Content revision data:
* * * * *
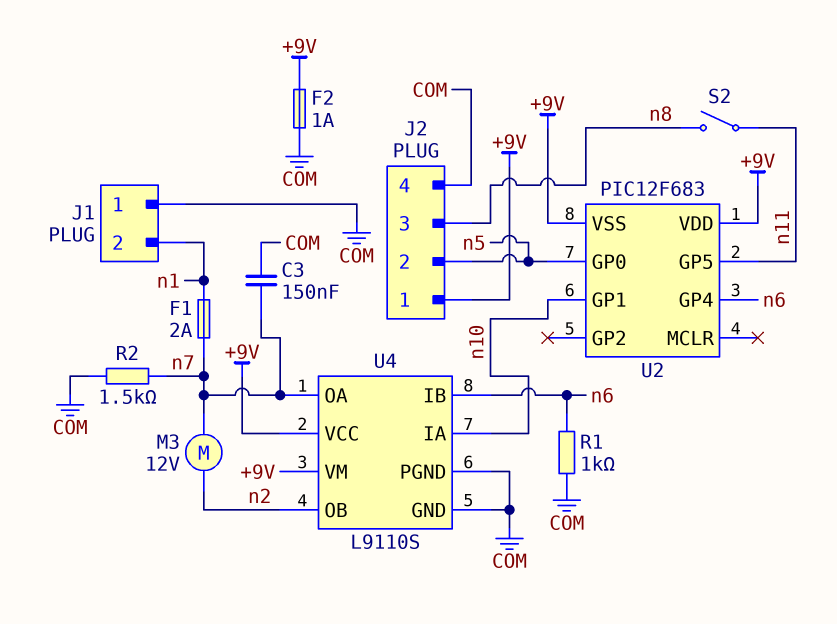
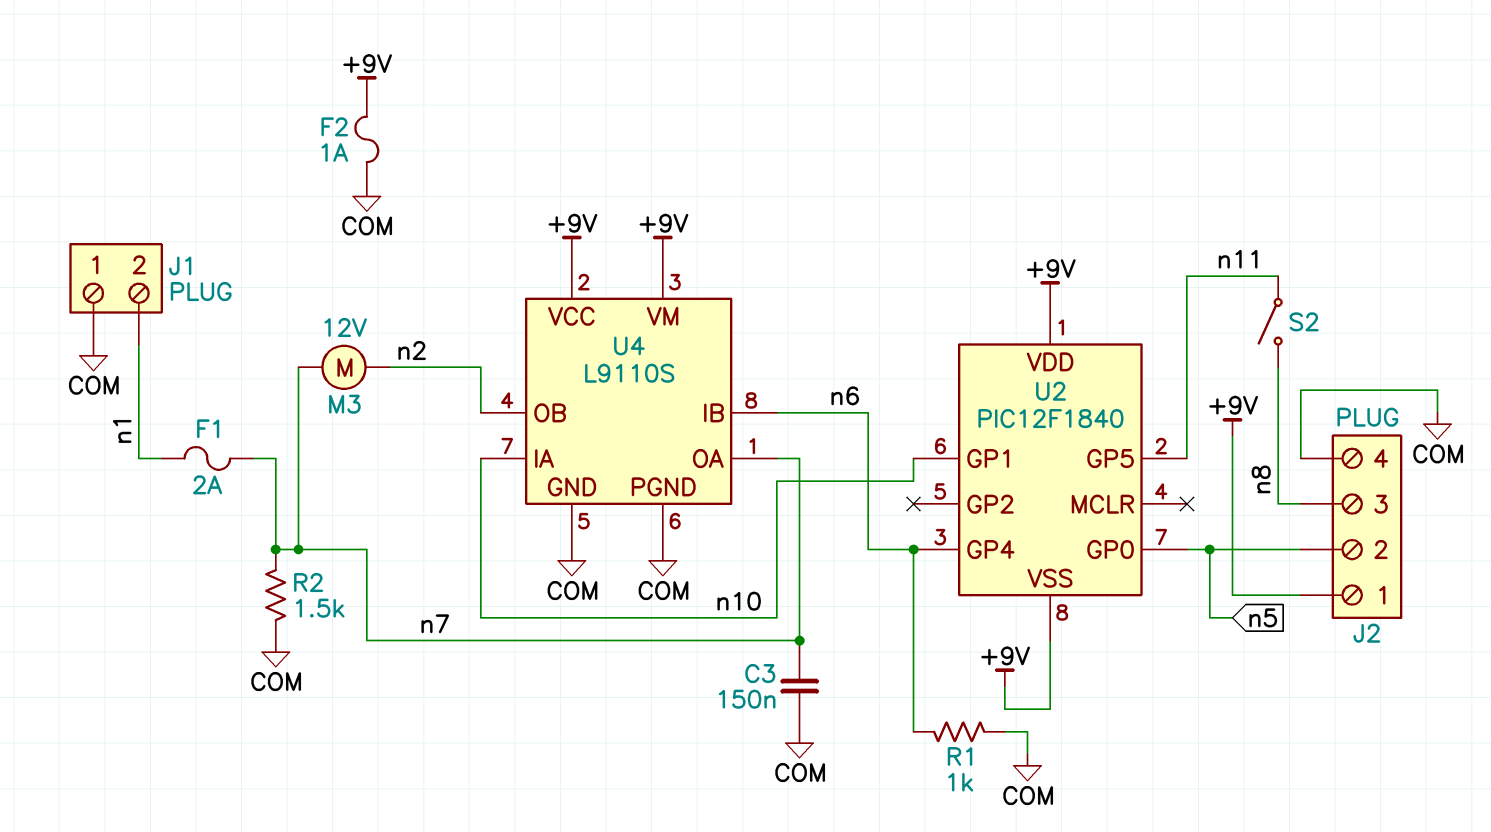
U2: PIC12F683 -> PIC12F1840

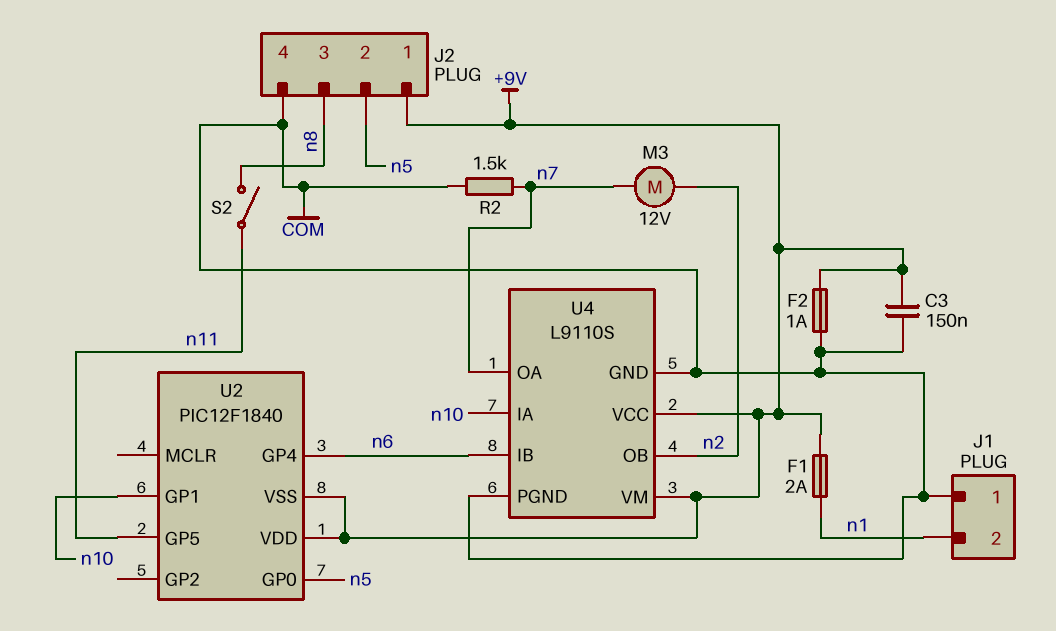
C3: 150nF (COM, n7) -> 150nF (+9V, COM)
F1: 2A (n1, n7) -> 2A (+9V, n1)
R1: 1k (COM, n6) -> none

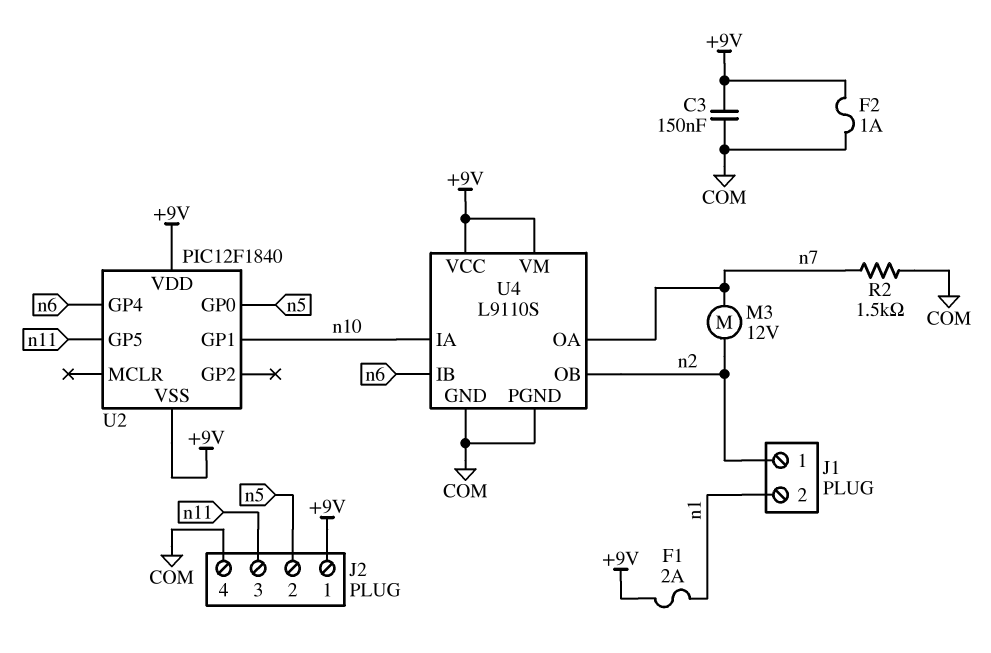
J1 pin 1: COM -> n2
J2 pin 3: n8 -> n11
S2: switch (n8, n11) -> none

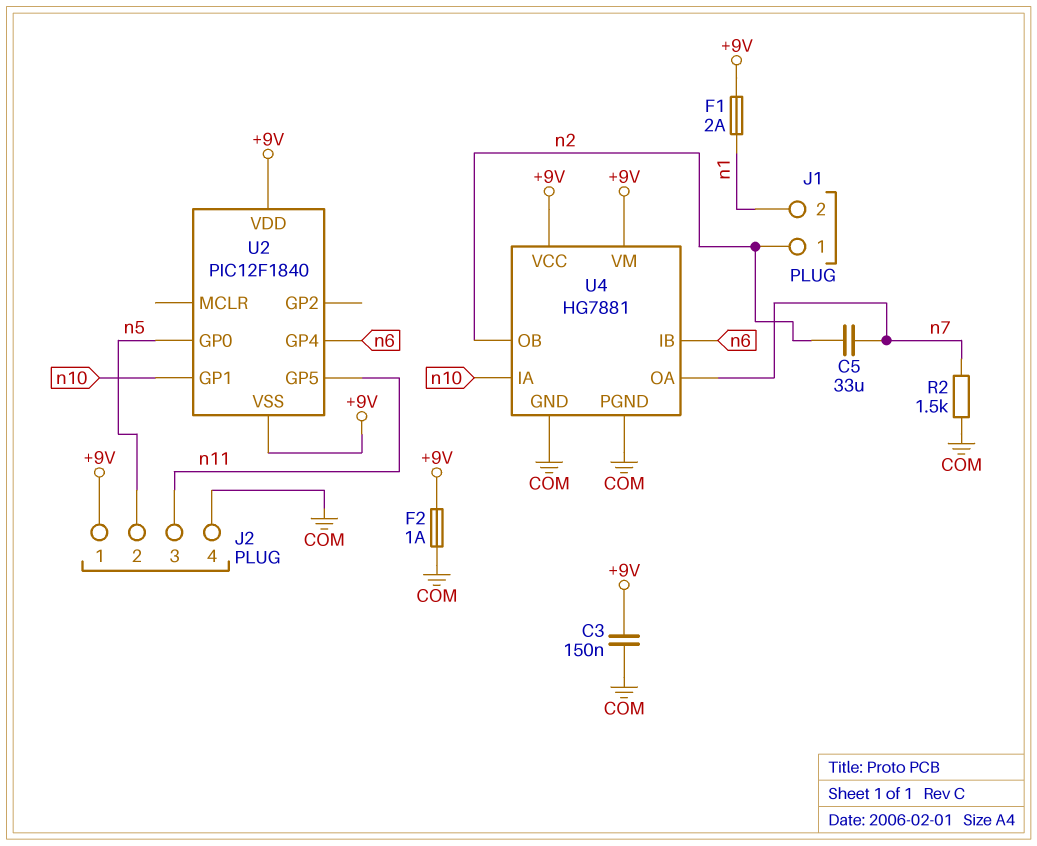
C5: none -> 33uF (n2, n7)
M3: motor 12V (n2, n7) -> none
U4: L9110S -> HG7881

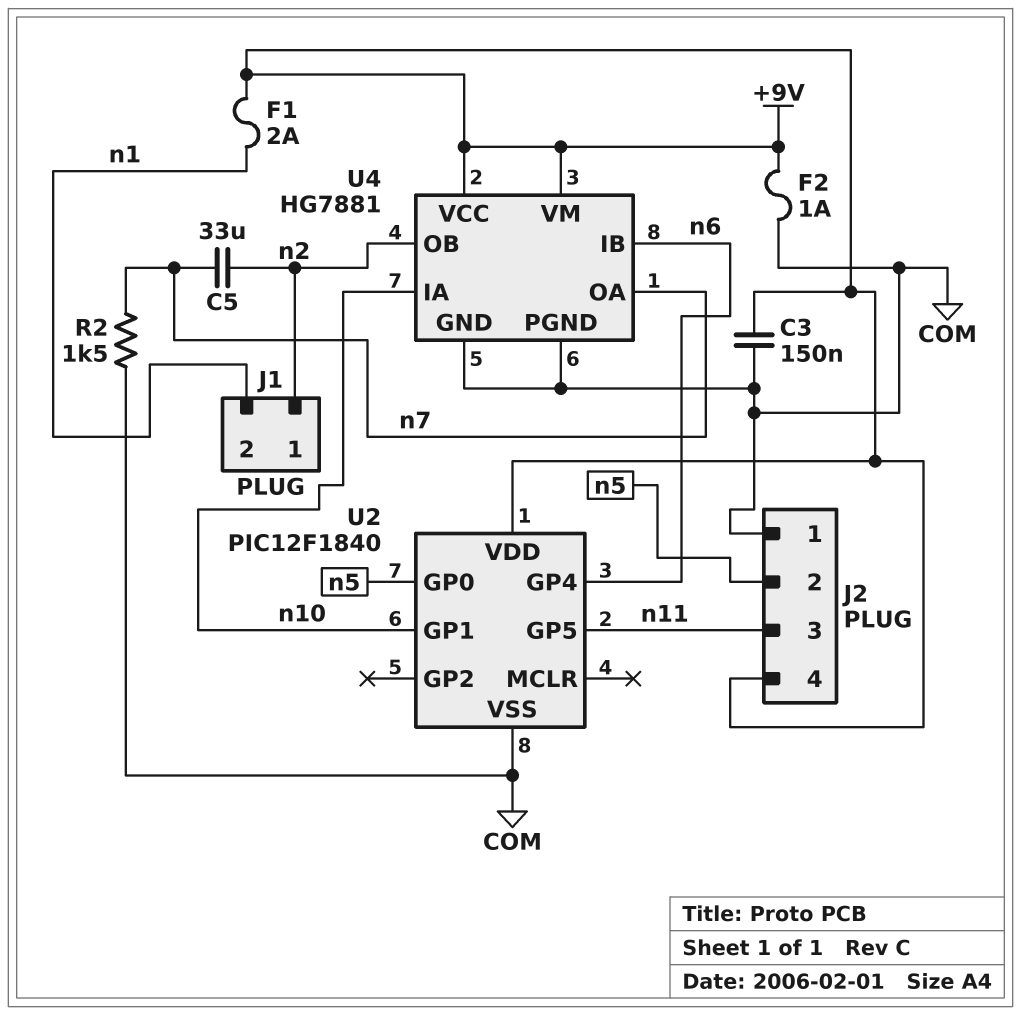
J2 pin 1: +9V -> COM
J2 pin 4: COM -> +9V
U2 pin VSS: +9V -> COM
* * * * *
## [Your objective]
All of the records should be output exactly as they stand, with pictures omitted.

## [Solution]
U2: PIC12F683 -> PIC12F1840

C3: 150nF (COM, n7) -> 150nF (+9V, COM)
F1: 2A (n1, n7) -> 2A (+9V, n1)
R1: 1k (COM, n6) -> none

J1 pin 1: COM -> n2
J2 pin 3: n8 -> n11
S2: switch (n8, n11) -> none

C5: none -> 33uF (n2, n7)
M3: motor 12V (n2, n7) -> none
U4: L9110S -> HG7881

J2 pin 1: +9V -> COM
J2 pin 4: COM -> +9V
U2 pin VSS: +9V -> COM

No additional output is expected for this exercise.